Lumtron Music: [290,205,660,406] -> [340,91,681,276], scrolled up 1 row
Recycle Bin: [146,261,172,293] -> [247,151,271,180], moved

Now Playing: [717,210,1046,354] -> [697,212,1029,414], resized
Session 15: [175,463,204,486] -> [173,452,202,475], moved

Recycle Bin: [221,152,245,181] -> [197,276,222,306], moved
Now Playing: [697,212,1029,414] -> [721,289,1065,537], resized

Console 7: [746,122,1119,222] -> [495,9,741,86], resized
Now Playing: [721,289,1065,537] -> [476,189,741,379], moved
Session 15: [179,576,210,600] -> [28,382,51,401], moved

________________________

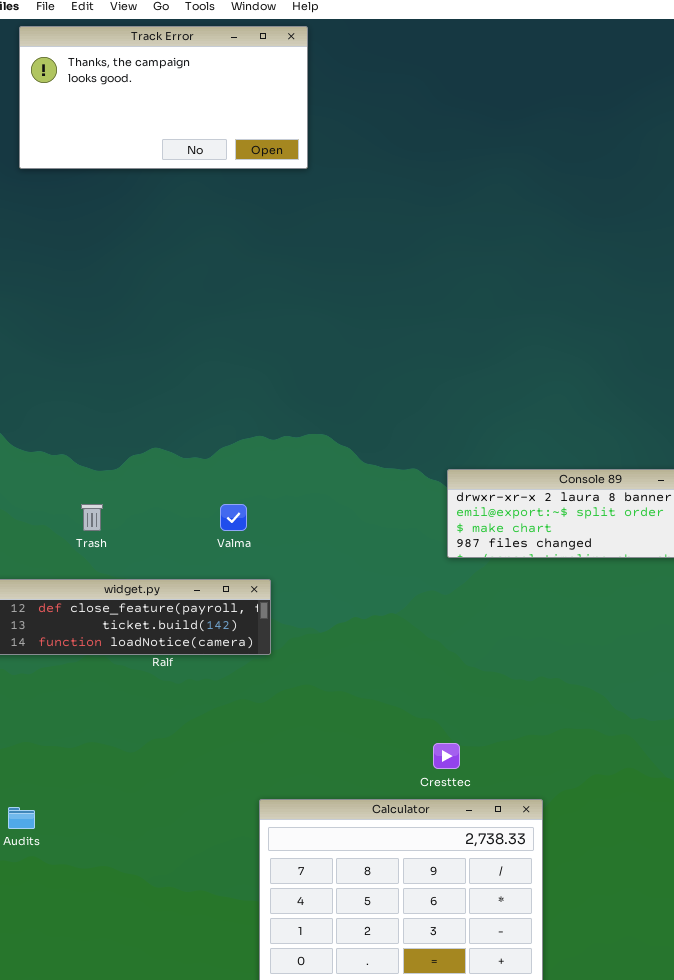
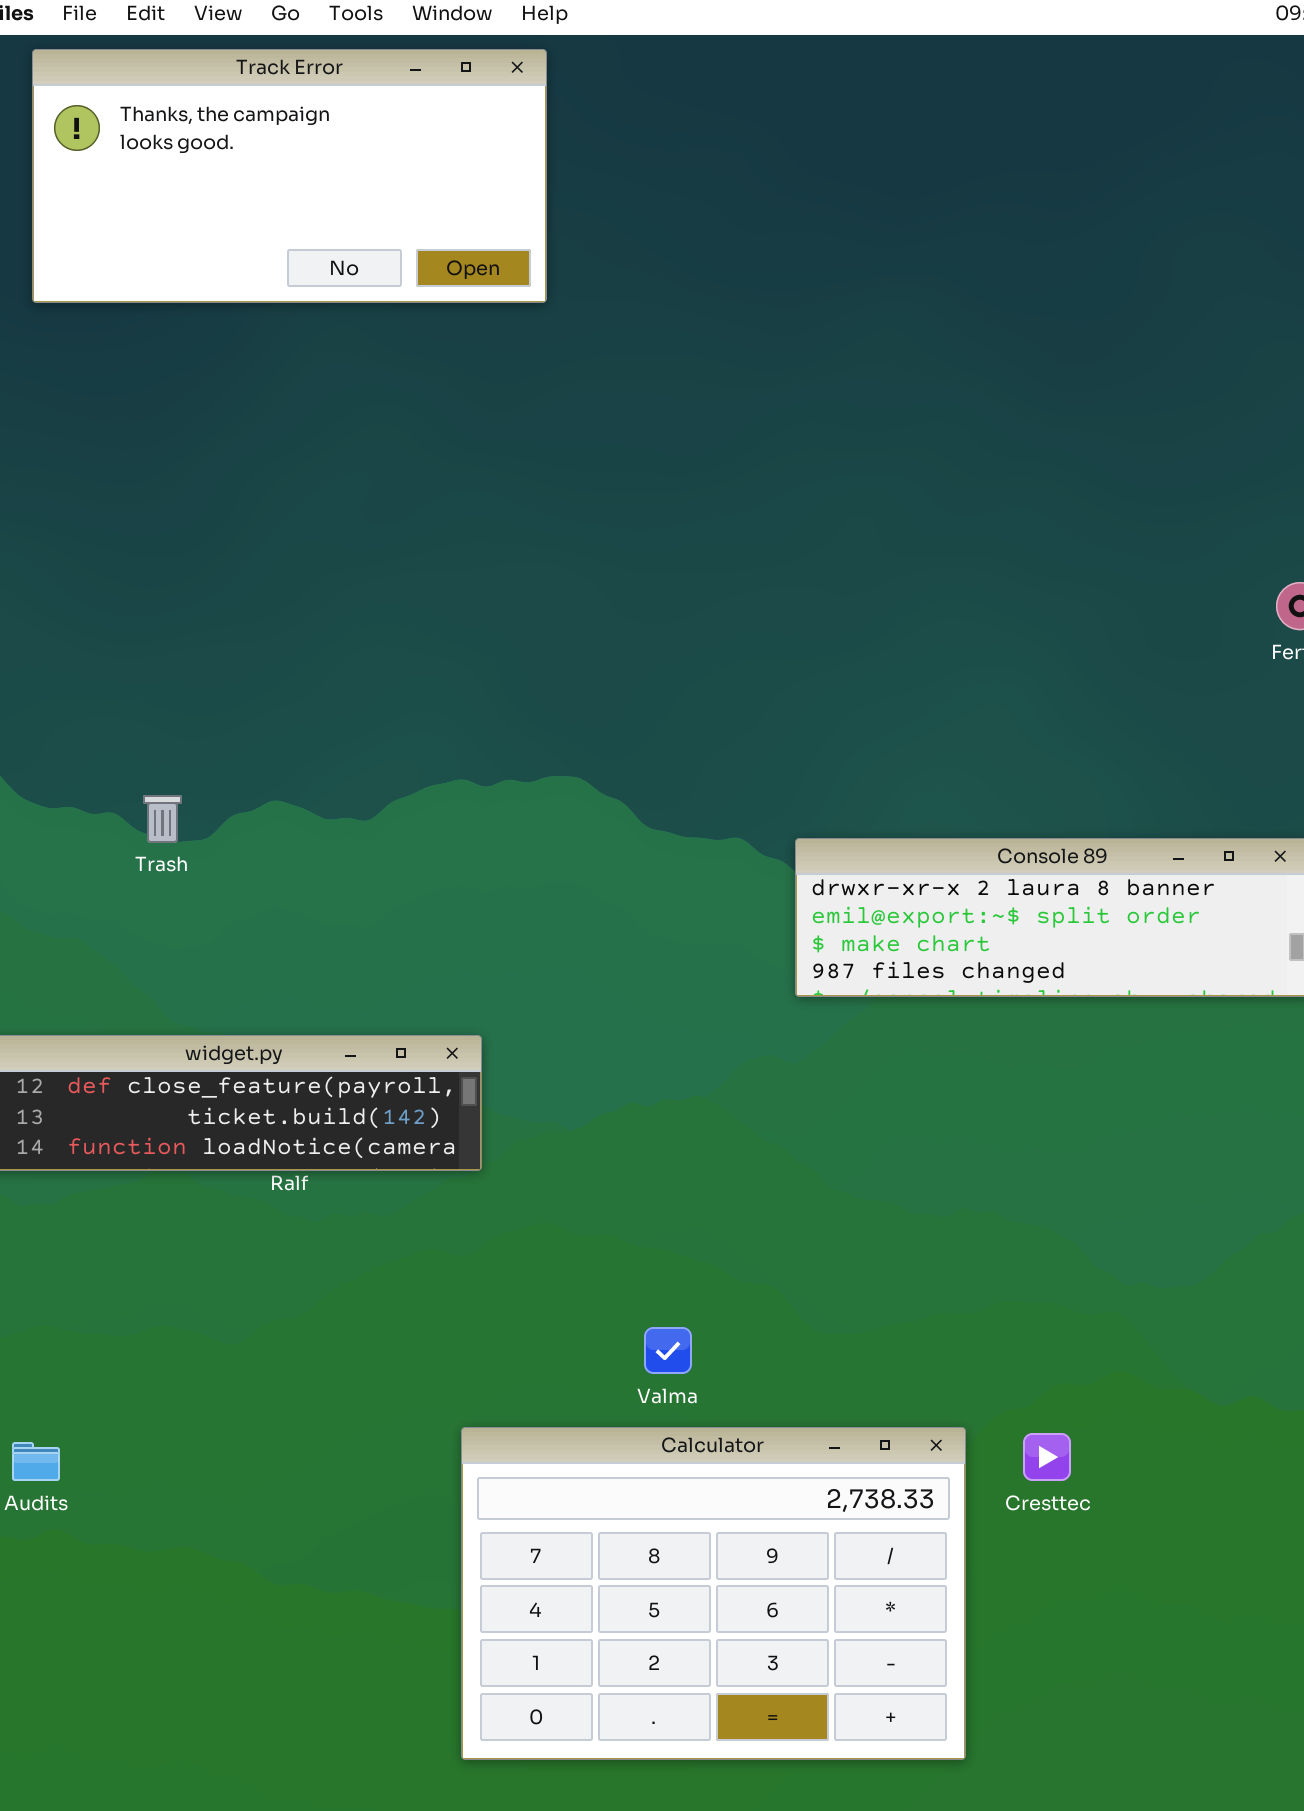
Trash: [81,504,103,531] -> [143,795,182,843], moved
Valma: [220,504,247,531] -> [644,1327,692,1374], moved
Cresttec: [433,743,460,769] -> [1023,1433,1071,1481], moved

________________________

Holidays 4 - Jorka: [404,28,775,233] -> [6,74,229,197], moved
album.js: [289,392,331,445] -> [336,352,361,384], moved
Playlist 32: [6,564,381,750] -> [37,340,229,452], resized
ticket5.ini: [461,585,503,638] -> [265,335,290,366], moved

________________________

Take the line above containing "Playlist 32: [6,564,381,750]", the line containing "ticket5.ini: [461,585,503,638] ->", and all lines in between, and copy them exactly without anything else.

Playlist 32: [6,564,381,750] -> [37,340,229,452], resized
ticket5.ini: [461,585,503,638] -> [265,335,290,366], moved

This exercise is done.